● EXERCISE INSTRUCTIONS
Further down are entries; set down exactly and only the lines from the one with "pink cross: (233, 77)" up to and including the one with "black semicircle: (21, 64) -> (25, 66), moved", dropping each picture.

Start of INFORMATION

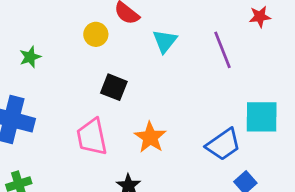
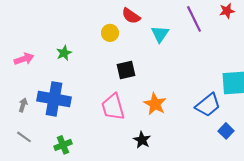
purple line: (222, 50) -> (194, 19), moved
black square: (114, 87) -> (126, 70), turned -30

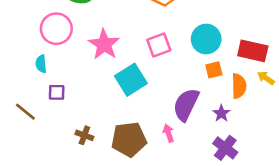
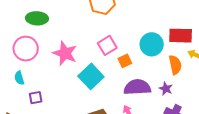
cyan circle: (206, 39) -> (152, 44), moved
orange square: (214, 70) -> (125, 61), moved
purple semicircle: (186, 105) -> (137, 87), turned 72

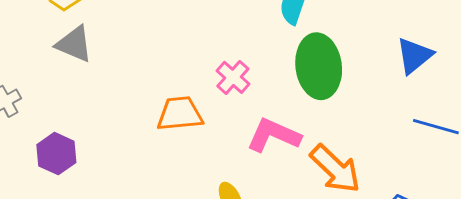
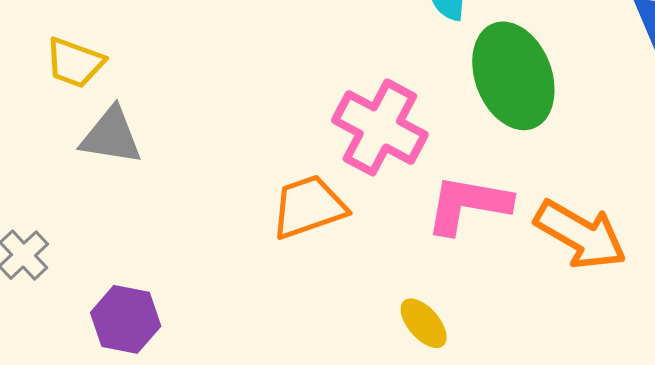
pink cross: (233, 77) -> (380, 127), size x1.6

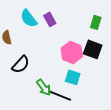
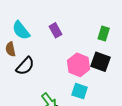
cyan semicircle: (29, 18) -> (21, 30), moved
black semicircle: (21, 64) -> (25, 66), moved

End of INFORMATION
Start of INFORMATION

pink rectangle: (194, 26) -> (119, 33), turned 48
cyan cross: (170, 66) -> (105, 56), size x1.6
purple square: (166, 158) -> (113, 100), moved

End of INFORMATION
Start of INFORMATION

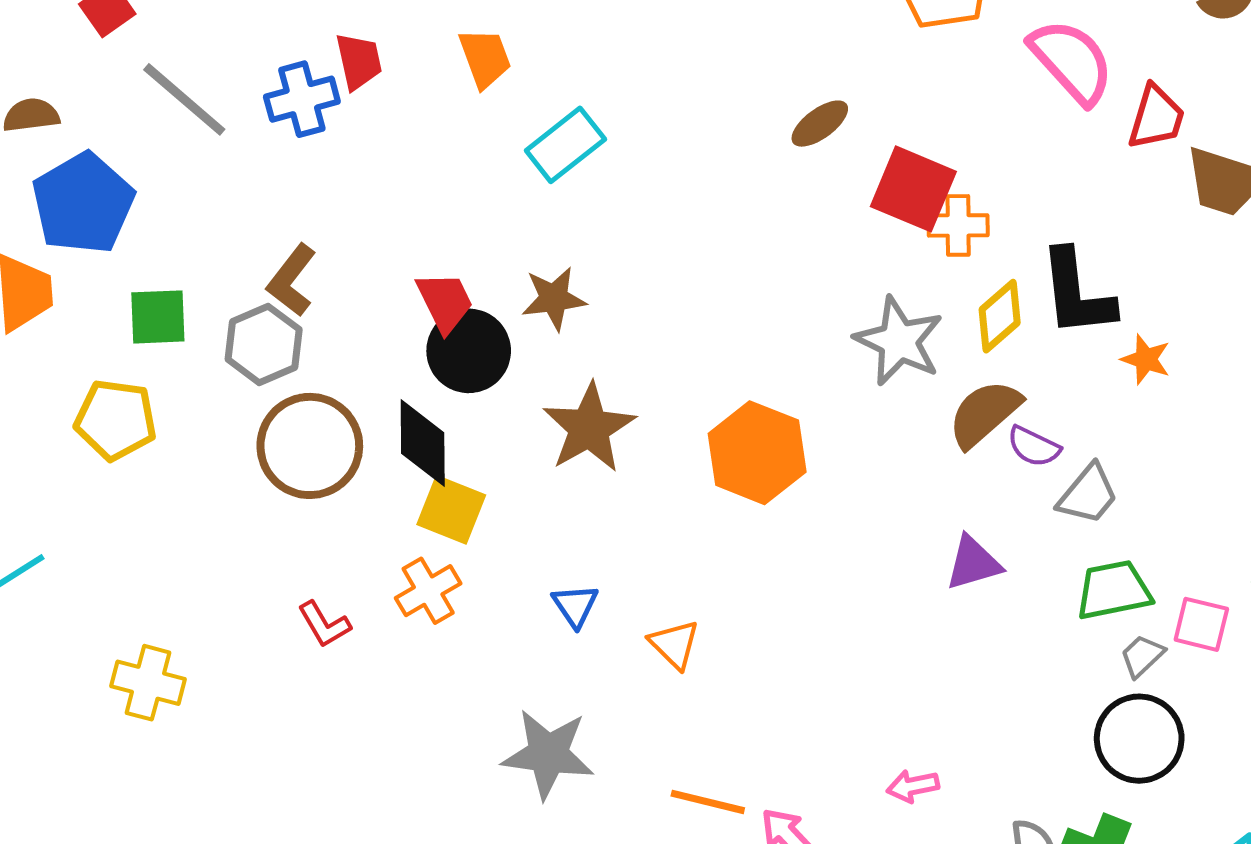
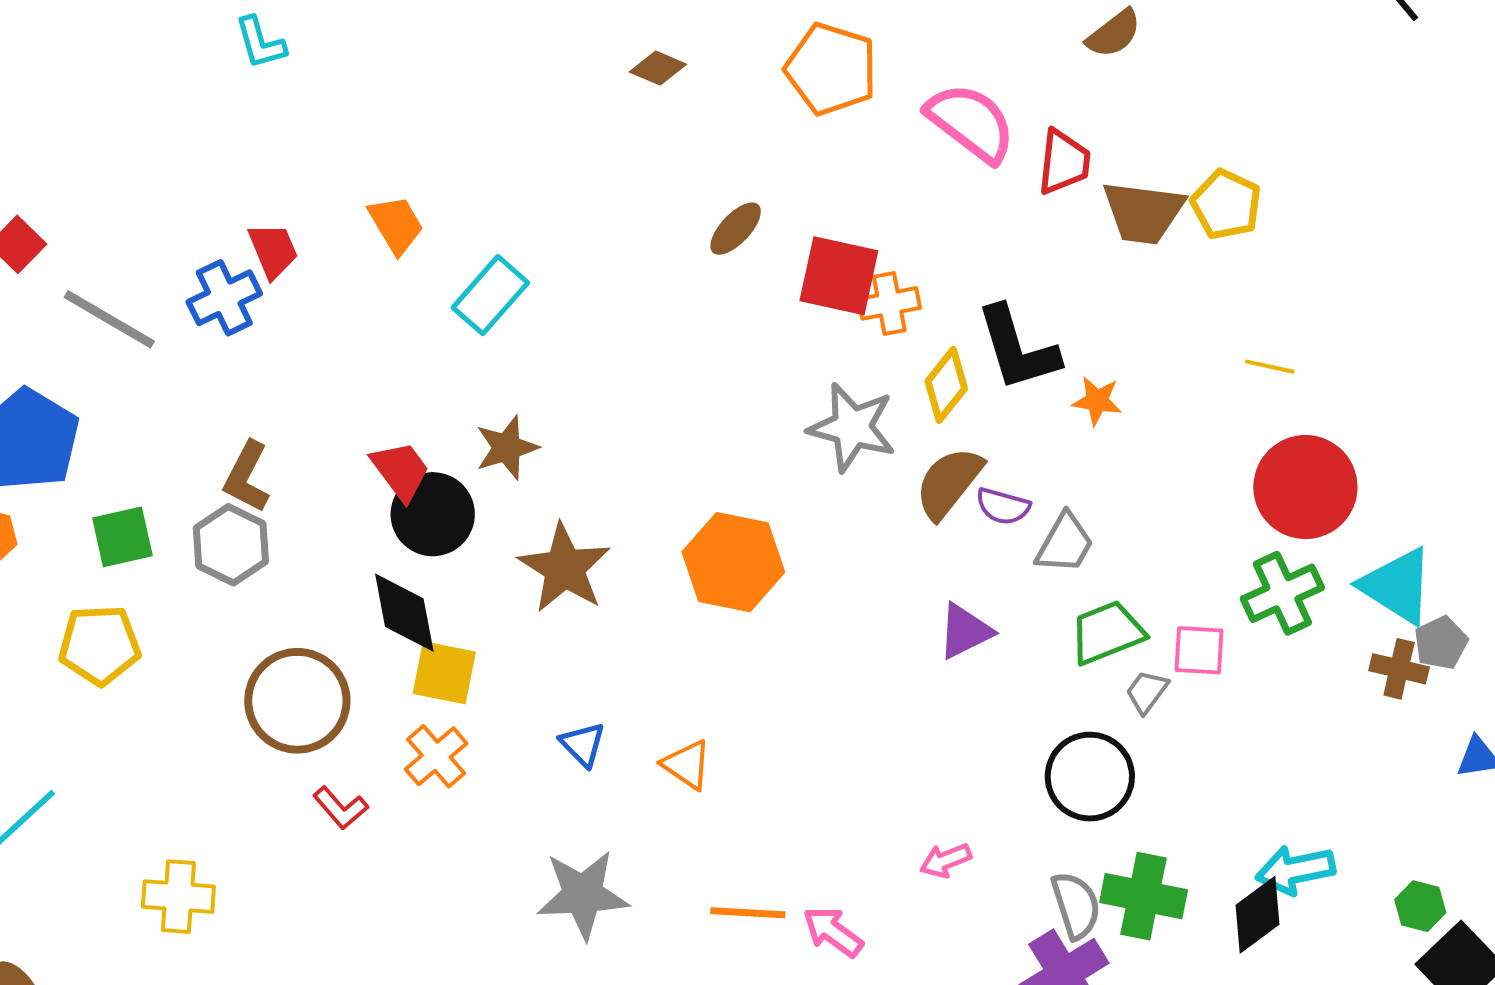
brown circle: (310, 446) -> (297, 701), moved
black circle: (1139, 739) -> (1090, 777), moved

End of INFORMATION

● ANSWER BELOW
pink cross: (233, 77) -> (380, 127), size x1.6

cyan semicircle: (29, 18) -> (21, 30), moved
black semicircle: (21, 64) -> (25, 66), moved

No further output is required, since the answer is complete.